Content starts

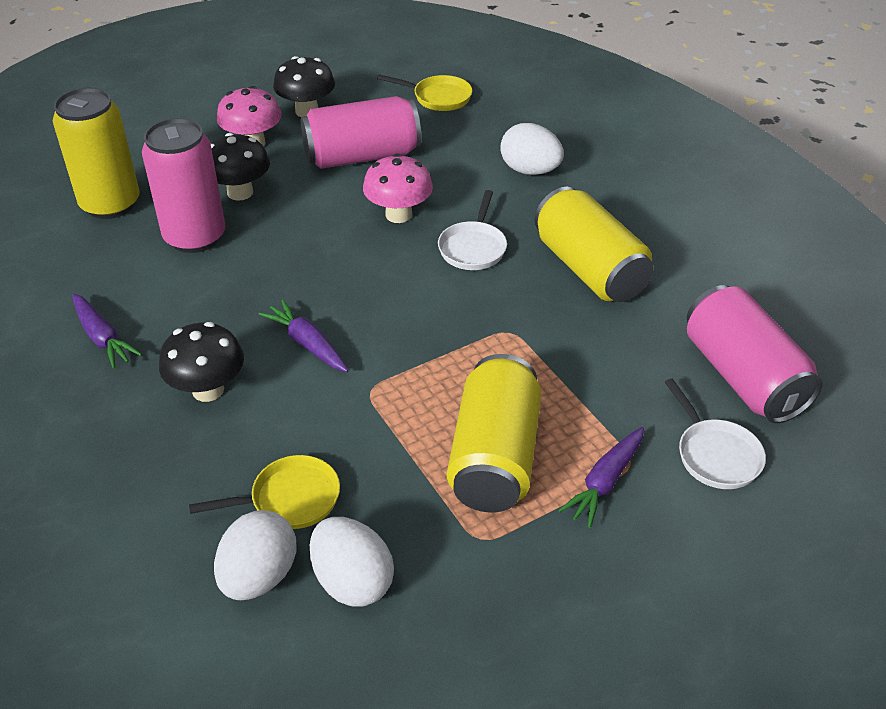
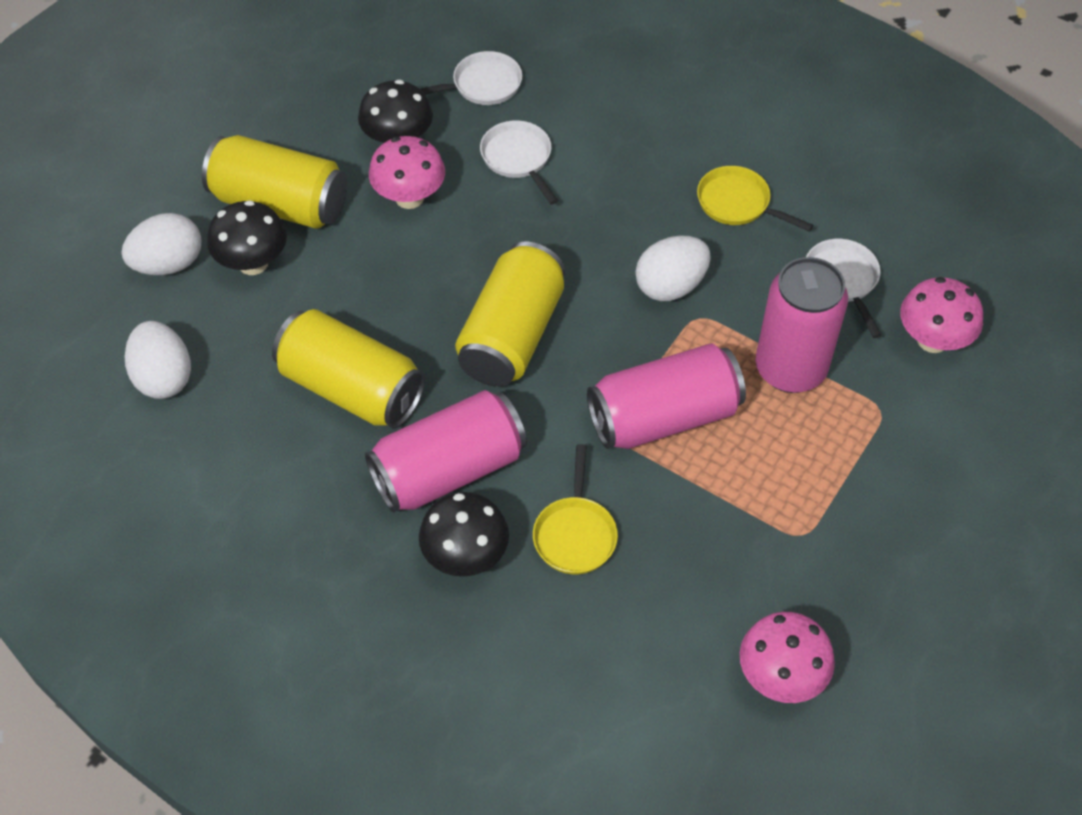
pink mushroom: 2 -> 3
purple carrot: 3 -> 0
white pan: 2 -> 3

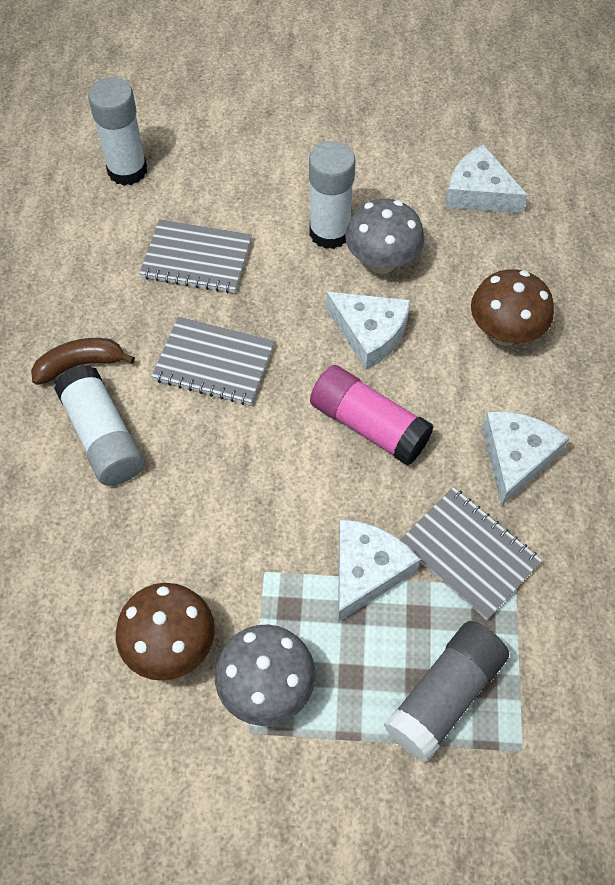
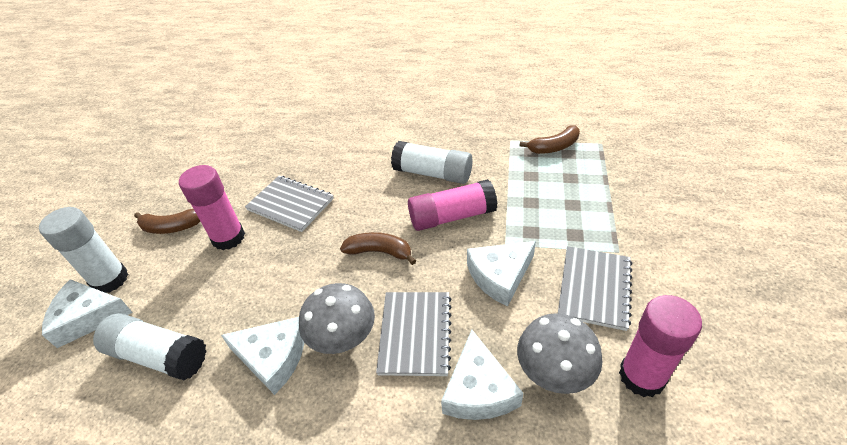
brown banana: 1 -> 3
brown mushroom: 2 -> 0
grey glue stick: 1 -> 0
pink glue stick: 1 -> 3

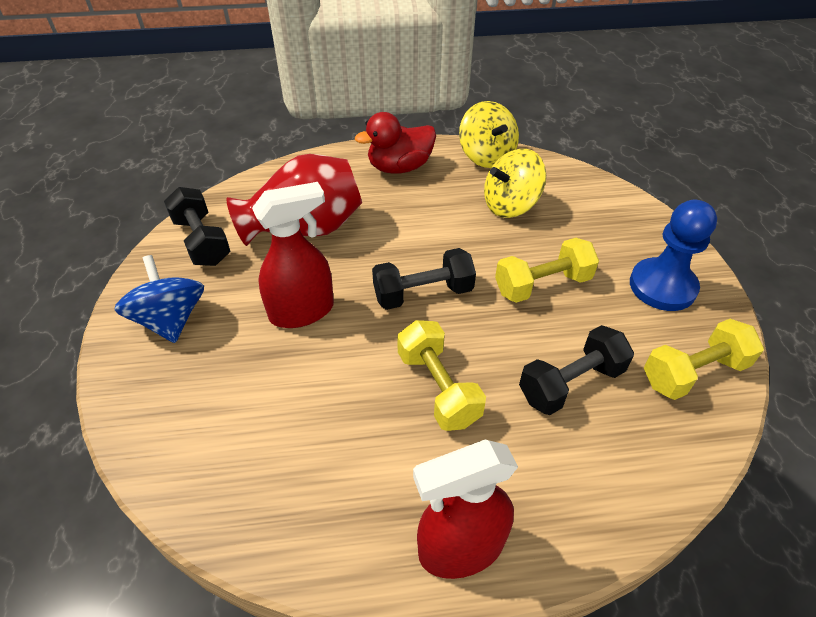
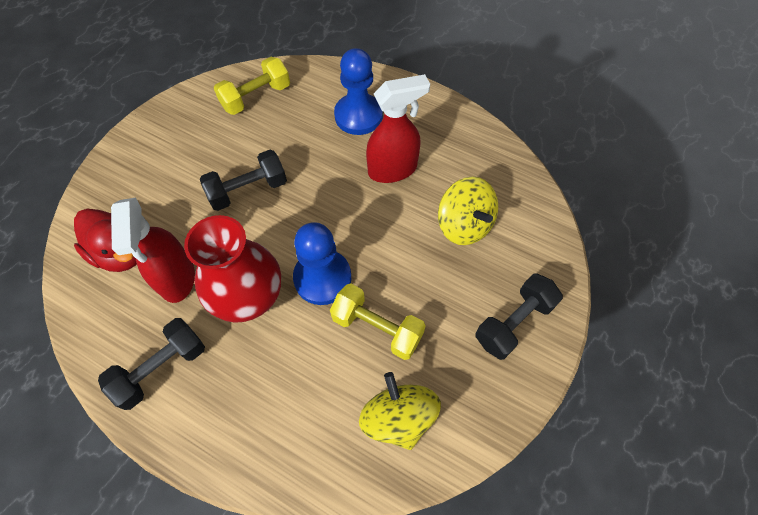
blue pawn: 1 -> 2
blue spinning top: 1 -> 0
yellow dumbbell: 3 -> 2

Content ends
Content starts

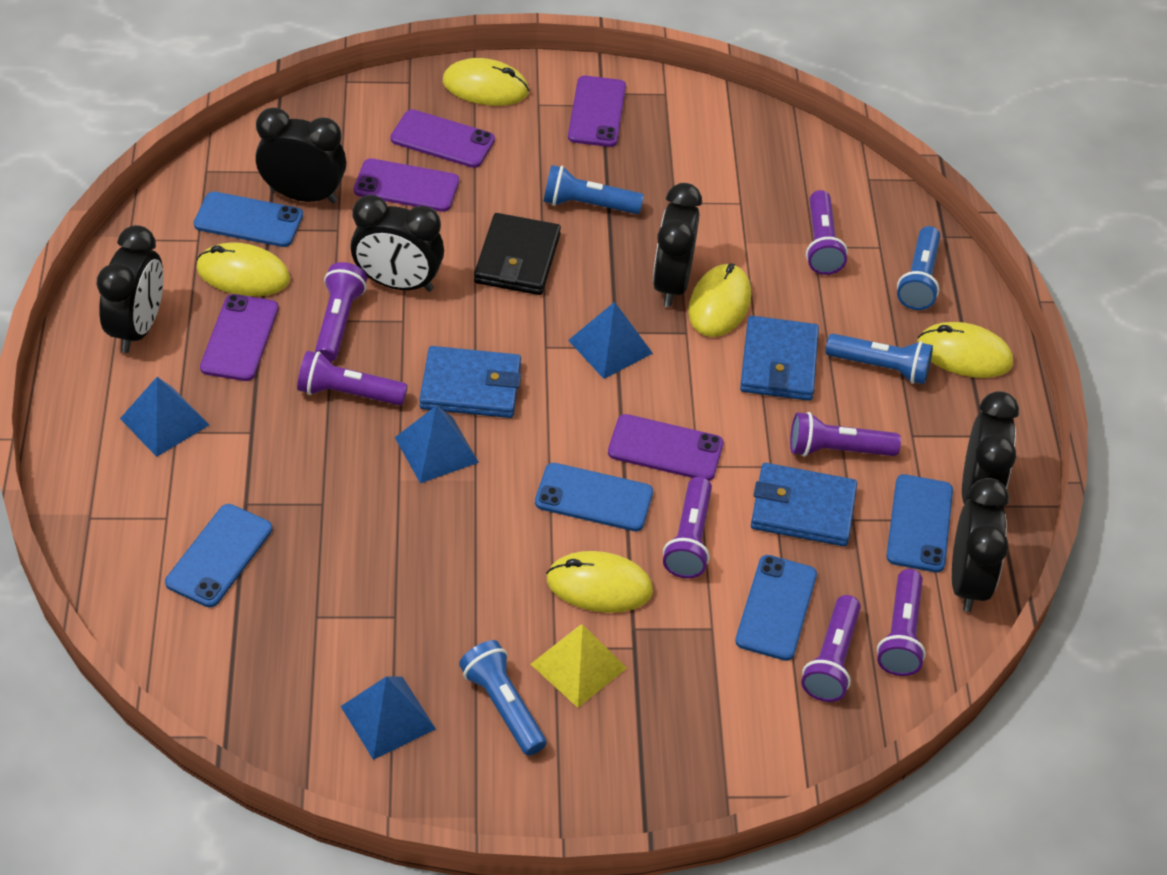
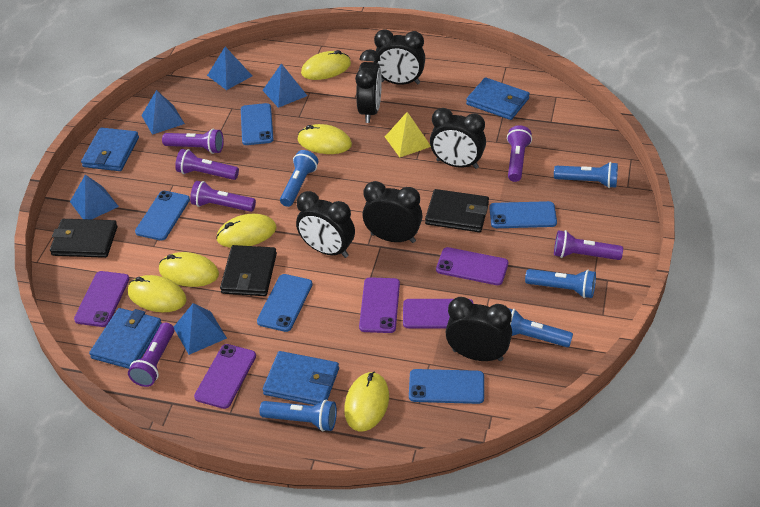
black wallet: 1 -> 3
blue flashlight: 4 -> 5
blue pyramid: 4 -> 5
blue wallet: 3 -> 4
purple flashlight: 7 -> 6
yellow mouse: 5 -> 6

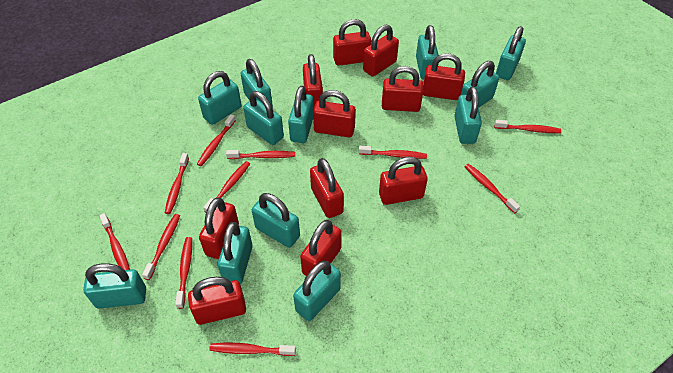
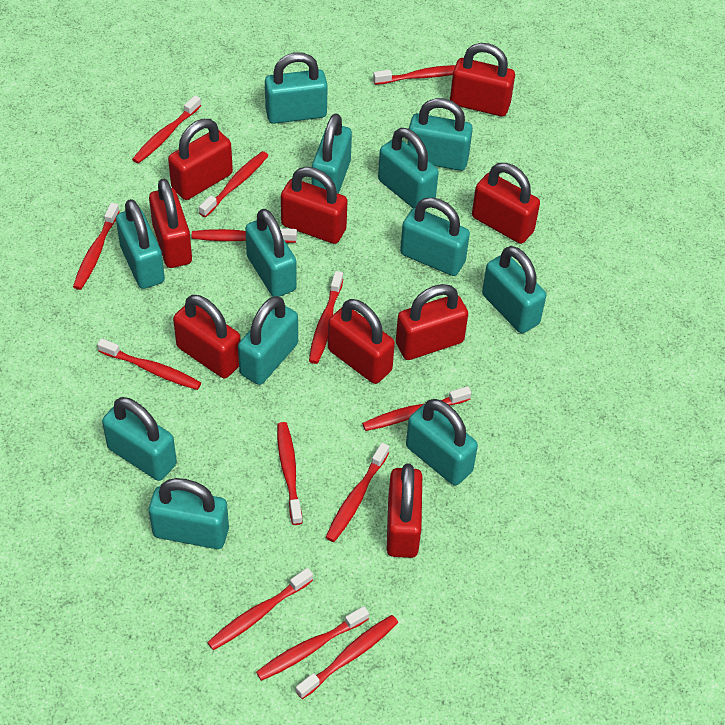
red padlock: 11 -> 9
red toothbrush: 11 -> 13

Content ends

**What you need to do**
Find "blue pawn: 1 -> 2" in the entries above and copy that whole line exactly, then each line after it through the line that contains "yellow dumbbell: 3 -> 2".

**Solved problem**
blue pawn: 1 -> 2
blue spinning top: 1 -> 0
yellow dumbbell: 3 -> 2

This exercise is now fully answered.